### [TASK OBJECTIVE]
Output the data verbatim, minus the images.

___ MATERIAL PROVIDED ___

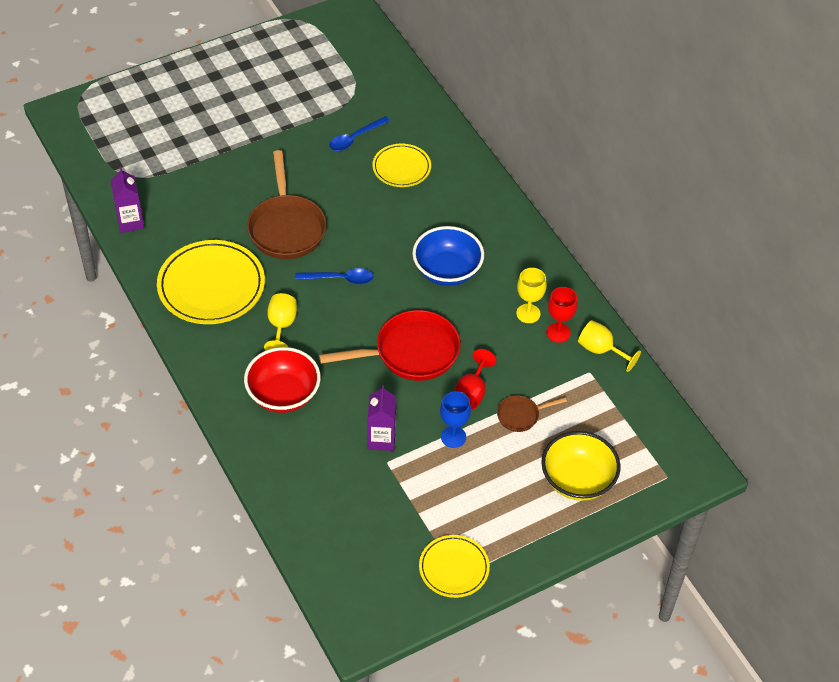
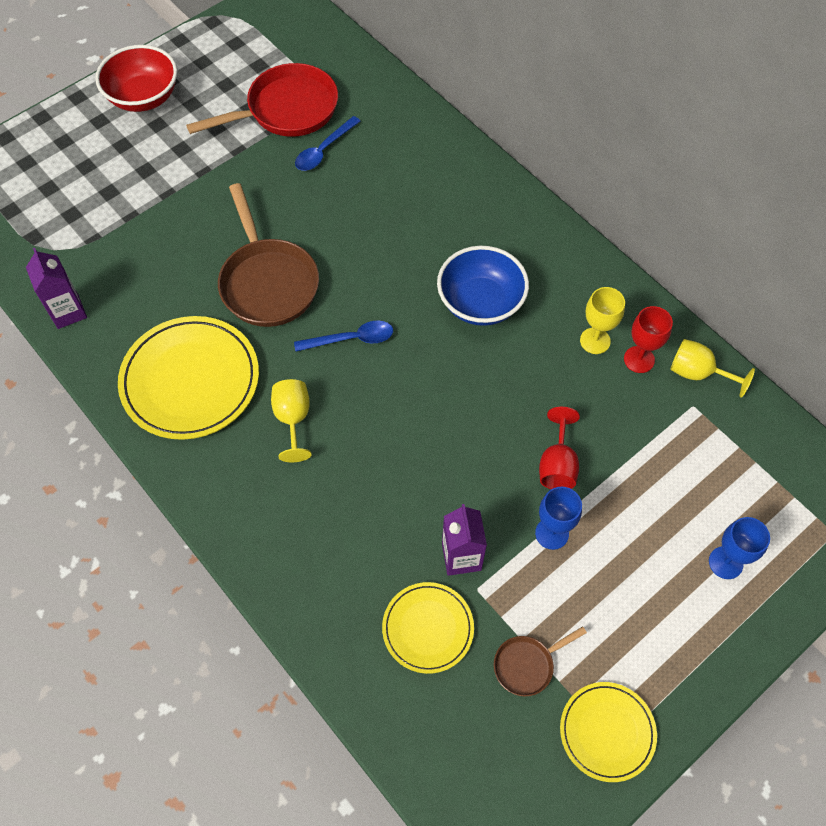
camera: 10 degrees left, 10 degrees up
(283, 394) = (318, 517): red bowl -> red bowl (144, 97)
(401, 168) = (389, 178): yellow plate -> yellow plate (428, 628)
(411, 353) = (466, 424): red pan -> red pan (286, 110)
(521, 415) = (627, 484): brown pan -> brown pan (527, 665)
(577, 480) = (725, 562): yellow bowl -> blue goblet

___

### [TASK RESPONSE]
camera: 10 degrees left, 10 degrees up
(283, 394) = (318, 517): red bowl -> red bowl (144, 97)
(401, 168) = (389, 178): yellow plate -> yellow plate (428, 628)
(411, 353) = (466, 424): red pan -> red pan (286, 110)
(521, 415) = (627, 484): brown pan -> brown pan (527, 665)
(577, 480) = (725, 562): yellow bowl -> blue goblet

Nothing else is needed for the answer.